◆ **Exercise instructions**: Please repeat the lines below exactly. Begin with the line containing "camera: 25 degrees left, 5 degrees up" and go on through the line containing "none -> pink key [291,286,356,350]".

◆ **Available data**:

====================

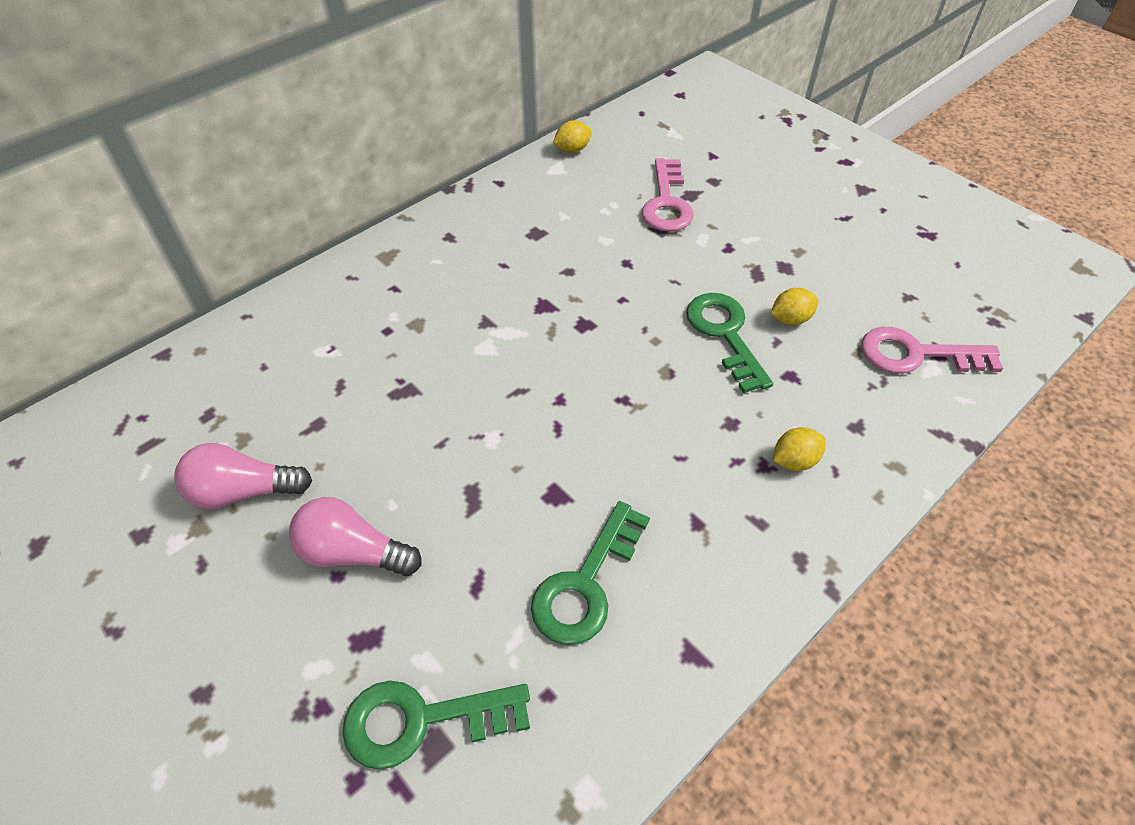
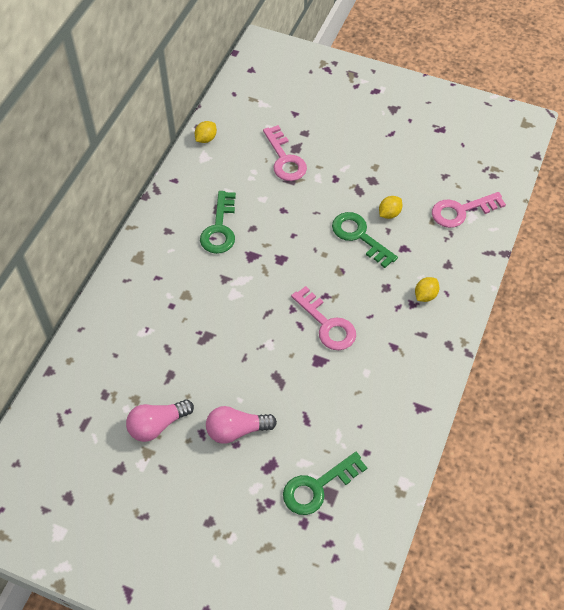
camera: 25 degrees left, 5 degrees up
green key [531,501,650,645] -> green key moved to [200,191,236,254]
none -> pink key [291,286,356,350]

====================

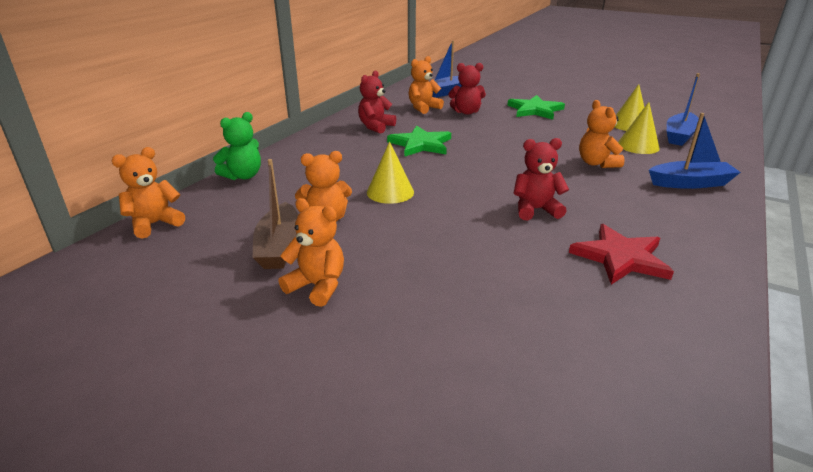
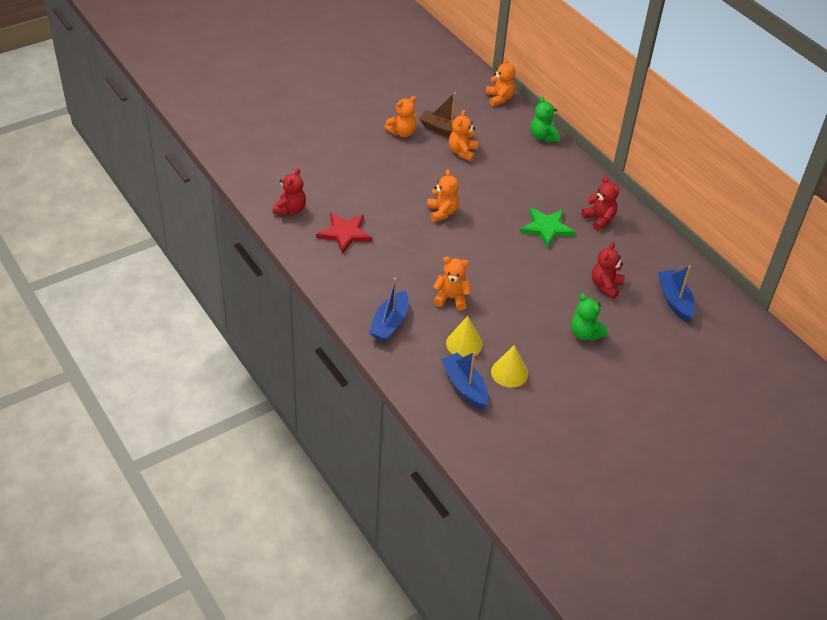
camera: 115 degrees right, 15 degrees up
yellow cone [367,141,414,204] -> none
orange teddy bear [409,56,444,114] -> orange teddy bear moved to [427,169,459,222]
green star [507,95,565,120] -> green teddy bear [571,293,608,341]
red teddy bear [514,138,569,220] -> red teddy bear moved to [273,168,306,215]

====================

◆ **Answer to the problem**:
camera: 25 degrees left, 5 degrees up
green key [531,501,650,645] -> green key moved to [200,191,236,254]
none -> pink key [291,286,356,350]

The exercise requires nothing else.